*** EXERCISE DATA Section Begins ***

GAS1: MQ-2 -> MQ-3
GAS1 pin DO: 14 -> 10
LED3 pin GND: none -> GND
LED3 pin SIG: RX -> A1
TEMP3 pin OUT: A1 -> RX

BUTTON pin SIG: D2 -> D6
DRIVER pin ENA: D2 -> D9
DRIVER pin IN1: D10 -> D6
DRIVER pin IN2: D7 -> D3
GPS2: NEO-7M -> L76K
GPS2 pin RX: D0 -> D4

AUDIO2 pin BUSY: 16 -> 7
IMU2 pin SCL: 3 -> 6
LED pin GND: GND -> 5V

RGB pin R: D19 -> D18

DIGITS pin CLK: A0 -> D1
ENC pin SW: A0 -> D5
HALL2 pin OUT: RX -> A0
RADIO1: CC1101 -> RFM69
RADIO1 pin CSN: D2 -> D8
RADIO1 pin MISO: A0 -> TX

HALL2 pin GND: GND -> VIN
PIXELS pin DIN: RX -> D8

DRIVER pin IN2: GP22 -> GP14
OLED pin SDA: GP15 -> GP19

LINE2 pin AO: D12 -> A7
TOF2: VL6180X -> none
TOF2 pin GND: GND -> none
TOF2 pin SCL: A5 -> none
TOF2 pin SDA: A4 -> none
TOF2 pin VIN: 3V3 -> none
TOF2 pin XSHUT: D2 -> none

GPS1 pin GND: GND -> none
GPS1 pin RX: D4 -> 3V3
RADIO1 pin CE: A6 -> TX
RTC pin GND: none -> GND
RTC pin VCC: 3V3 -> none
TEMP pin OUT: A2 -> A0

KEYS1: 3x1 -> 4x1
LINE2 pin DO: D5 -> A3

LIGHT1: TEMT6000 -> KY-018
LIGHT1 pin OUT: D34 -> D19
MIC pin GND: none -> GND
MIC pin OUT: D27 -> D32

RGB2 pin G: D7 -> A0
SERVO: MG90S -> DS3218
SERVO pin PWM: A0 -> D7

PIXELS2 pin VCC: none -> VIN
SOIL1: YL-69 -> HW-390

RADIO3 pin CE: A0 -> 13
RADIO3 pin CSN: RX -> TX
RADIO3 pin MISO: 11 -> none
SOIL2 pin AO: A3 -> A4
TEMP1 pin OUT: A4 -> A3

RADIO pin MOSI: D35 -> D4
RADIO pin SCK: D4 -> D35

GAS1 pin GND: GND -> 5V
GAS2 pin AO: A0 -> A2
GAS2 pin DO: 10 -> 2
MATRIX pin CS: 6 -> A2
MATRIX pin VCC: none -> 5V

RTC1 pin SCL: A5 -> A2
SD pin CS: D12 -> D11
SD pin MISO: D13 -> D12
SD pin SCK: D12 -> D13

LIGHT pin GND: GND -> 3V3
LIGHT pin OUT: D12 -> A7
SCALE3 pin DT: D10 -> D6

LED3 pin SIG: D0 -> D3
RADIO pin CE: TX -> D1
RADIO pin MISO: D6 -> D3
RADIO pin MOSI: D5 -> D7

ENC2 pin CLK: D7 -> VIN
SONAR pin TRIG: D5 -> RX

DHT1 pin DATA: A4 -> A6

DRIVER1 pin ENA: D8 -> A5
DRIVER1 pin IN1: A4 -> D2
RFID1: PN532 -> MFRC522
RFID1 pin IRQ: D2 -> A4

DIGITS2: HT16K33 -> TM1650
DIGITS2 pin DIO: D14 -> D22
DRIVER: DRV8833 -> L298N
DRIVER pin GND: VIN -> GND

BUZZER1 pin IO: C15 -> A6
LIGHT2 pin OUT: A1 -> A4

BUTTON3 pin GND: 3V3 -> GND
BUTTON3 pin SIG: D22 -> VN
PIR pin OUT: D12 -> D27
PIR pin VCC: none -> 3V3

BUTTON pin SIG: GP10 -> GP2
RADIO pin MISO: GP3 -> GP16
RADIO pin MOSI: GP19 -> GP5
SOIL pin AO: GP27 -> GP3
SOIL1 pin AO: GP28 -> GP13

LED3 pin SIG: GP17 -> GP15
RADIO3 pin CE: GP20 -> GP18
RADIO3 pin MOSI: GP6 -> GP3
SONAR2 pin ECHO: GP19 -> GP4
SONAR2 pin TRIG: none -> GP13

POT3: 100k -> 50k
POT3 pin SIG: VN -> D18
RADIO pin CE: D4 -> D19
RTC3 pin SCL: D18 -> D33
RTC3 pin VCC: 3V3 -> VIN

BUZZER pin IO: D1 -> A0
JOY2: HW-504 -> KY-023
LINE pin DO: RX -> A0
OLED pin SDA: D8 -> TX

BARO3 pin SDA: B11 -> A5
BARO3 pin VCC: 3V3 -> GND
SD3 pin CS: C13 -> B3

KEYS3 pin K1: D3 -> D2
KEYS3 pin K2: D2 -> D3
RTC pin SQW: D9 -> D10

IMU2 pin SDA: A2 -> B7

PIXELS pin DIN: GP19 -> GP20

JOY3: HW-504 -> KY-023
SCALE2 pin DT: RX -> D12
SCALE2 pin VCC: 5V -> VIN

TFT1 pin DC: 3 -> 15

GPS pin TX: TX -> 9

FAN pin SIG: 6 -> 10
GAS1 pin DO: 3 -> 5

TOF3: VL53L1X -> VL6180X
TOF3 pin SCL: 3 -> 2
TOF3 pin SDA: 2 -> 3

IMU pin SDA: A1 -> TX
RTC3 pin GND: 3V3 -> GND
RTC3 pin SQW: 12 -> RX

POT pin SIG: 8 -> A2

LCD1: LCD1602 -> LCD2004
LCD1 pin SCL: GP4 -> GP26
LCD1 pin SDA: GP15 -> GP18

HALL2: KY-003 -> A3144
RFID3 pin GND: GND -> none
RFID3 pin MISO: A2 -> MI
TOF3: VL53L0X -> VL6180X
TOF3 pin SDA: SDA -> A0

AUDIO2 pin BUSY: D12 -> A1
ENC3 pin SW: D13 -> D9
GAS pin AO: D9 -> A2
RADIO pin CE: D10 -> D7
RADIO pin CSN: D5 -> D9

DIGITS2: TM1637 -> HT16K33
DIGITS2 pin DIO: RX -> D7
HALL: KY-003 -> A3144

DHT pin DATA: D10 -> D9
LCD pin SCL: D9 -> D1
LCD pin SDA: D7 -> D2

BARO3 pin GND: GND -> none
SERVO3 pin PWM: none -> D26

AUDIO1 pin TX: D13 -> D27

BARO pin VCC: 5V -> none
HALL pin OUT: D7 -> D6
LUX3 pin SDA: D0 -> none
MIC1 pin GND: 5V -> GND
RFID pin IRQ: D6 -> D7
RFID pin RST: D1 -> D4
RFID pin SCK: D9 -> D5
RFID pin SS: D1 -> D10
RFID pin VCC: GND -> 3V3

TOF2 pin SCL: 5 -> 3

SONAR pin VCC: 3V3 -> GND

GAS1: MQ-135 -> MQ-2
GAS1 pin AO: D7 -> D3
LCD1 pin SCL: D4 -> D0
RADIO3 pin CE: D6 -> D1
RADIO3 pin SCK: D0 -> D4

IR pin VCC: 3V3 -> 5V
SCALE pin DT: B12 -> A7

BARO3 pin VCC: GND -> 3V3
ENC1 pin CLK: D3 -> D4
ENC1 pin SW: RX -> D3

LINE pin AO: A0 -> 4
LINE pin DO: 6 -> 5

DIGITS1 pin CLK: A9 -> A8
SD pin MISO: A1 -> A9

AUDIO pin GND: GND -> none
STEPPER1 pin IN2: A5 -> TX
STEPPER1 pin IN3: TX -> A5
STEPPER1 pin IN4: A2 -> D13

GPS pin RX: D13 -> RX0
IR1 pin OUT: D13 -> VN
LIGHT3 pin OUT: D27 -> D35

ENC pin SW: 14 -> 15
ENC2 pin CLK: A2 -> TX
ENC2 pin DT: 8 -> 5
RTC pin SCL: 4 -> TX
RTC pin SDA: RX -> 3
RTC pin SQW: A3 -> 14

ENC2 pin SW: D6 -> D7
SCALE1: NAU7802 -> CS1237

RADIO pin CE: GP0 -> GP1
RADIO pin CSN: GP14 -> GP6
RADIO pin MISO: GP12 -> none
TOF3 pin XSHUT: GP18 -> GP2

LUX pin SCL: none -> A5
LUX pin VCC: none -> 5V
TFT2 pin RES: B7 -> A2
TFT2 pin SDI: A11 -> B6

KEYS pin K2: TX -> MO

*** EXERCISE DATA Section Ends ***

**TASK DESCRIPTION**
Word for word, restate the line with "LINE pin DO: 6 -> 5" and all remaining lines of the material, stopping only at the final line.

**ANSWER BOX**
LINE pin DO: 6 -> 5

DIGITS1 pin CLK: A9 -> A8
SD pin MISO: A1 -> A9

AUDIO pin GND: GND -> none
STEPPER1 pin IN2: A5 -> TX
STEPPER1 pin IN3: TX -> A5
STEPPER1 pin IN4: A2 -> D13

GPS pin RX: D13 -> RX0
IR1 pin OUT: D13 -> VN
LIGHT3 pin OUT: D27 -> D35

ENC pin SW: 14 -> 15
ENC2 pin CLK: A2 -> TX
ENC2 pin DT: 8 -> 5
RTC pin SCL: 4 -> TX
RTC pin SDA: RX -> 3
RTC pin SQW: A3 -> 14

ENC2 pin SW: D6 -> D7
SCALE1: NAU7802 -> CS1237

RADIO pin CE: GP0 -> GP1
RADIO pin CSN: GP14 -> GP6
RADIO pin MISO: GP12 -> none
TOF3 pin XSHUT: GP18 -> GP2

LUX pin SCL: none -> A5
LUX pin VCC: none -> 5V
TFT2 pin RES: B7 -> A2
TFT2 pin SDI: A11 -> B6

KEYS pin K2: TX -> MO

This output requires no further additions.